▸ Description of the task
Every line from the one containing "camera: 75 degrees left, 0 degrees up" to the one containing "[weiß] (no. 1 from left)" in the records below, both included, must be set down exactly, and no other line.
Segment Start: Exercise data
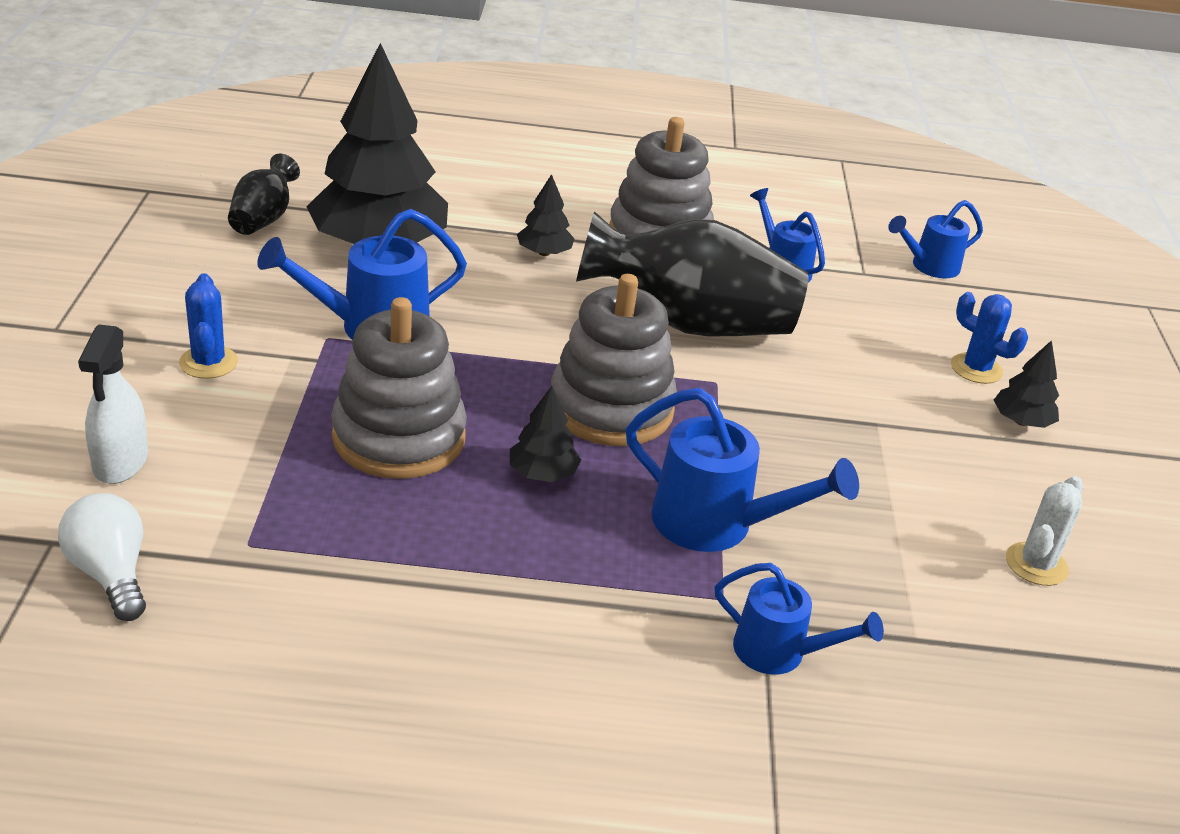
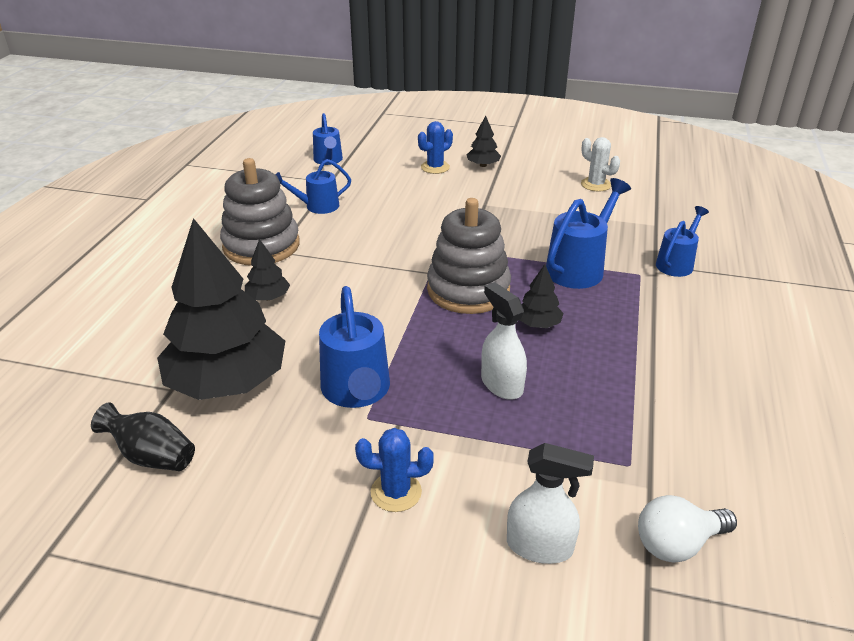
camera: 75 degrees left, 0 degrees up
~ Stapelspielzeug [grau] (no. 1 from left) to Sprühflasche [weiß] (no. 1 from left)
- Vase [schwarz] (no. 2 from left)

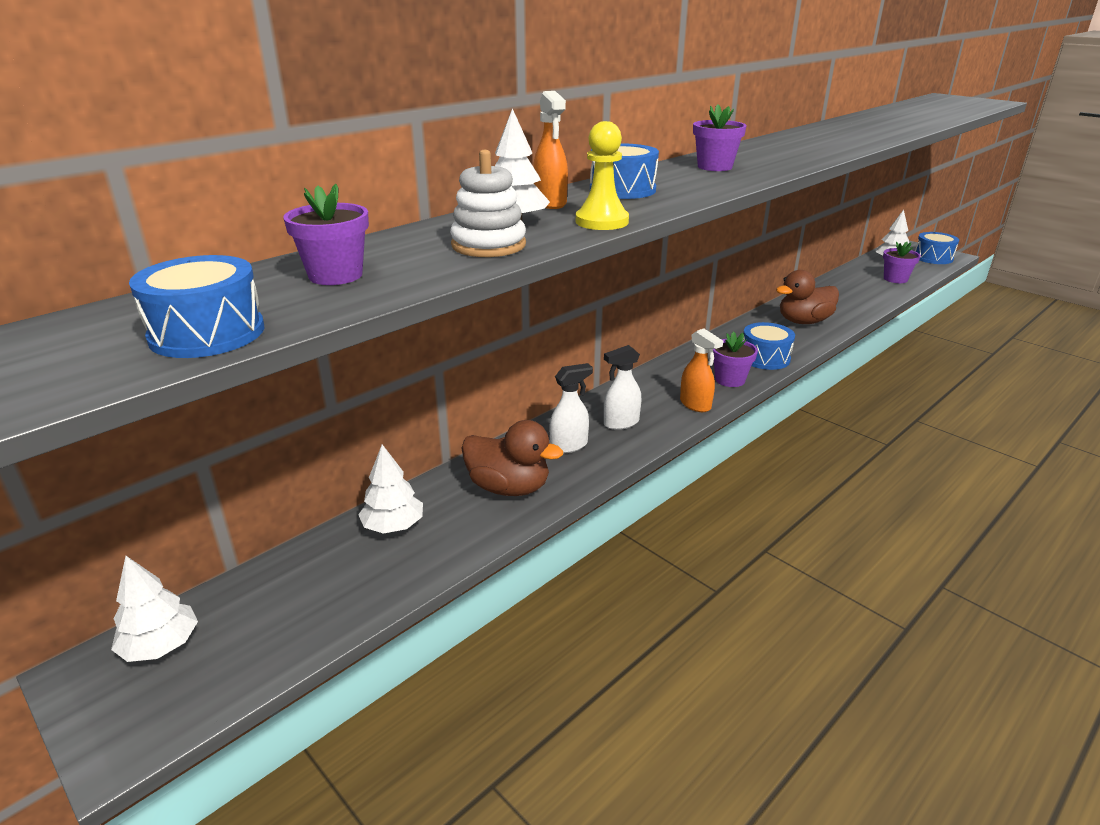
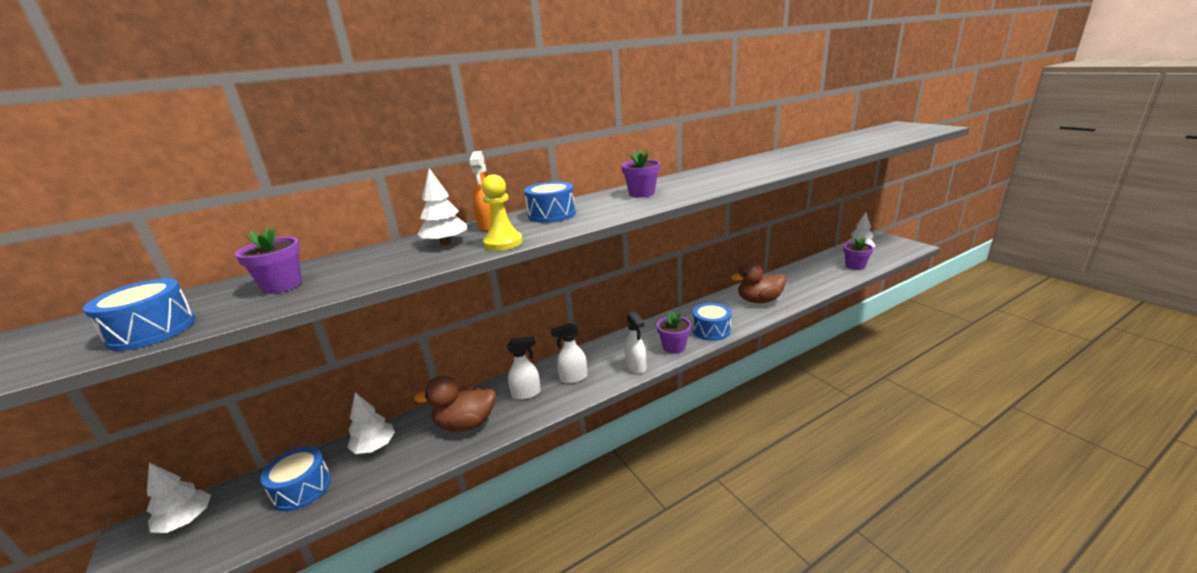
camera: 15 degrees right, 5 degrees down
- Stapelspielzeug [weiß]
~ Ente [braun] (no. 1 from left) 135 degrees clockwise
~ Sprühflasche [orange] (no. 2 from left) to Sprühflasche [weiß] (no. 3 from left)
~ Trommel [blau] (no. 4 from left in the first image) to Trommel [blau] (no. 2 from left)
Segment End: Exercise data
Segment Start: Exercise data
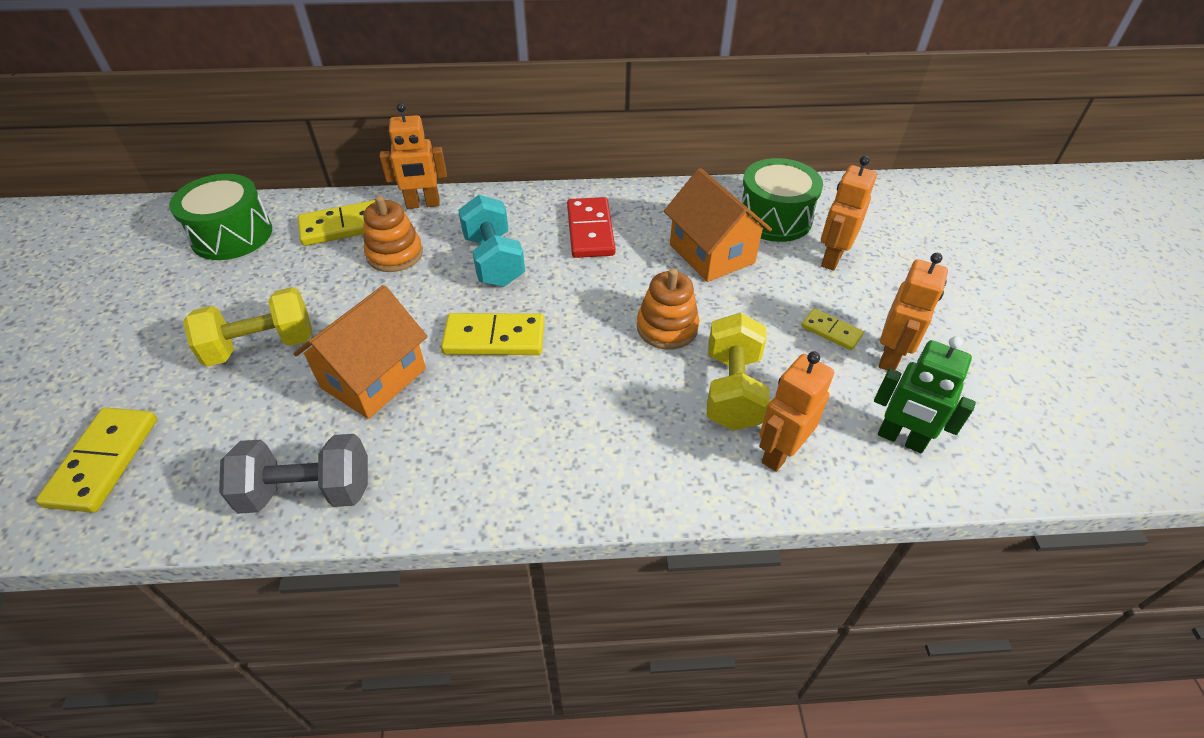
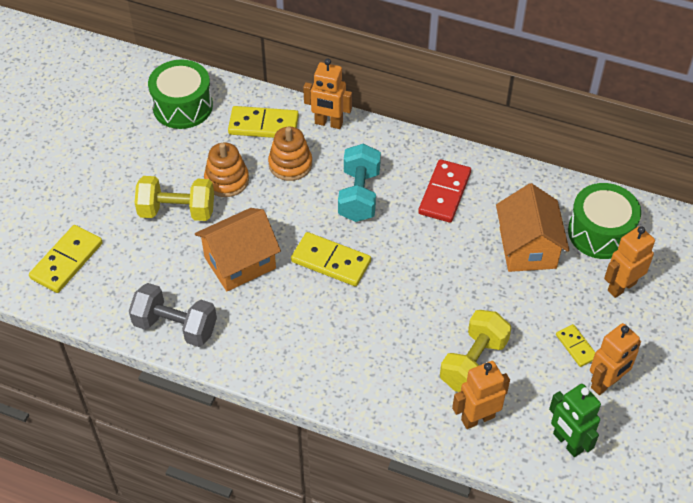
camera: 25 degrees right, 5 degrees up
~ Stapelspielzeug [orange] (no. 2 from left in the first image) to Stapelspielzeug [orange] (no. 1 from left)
Segment End: Exercise data
▸ Output for this task
camera: 75 degrees left, 0 degrees up
~ Stapelspielzeug [grau] (no. 1 from left) to Sprühflasche [weiß] (no. 1 from left)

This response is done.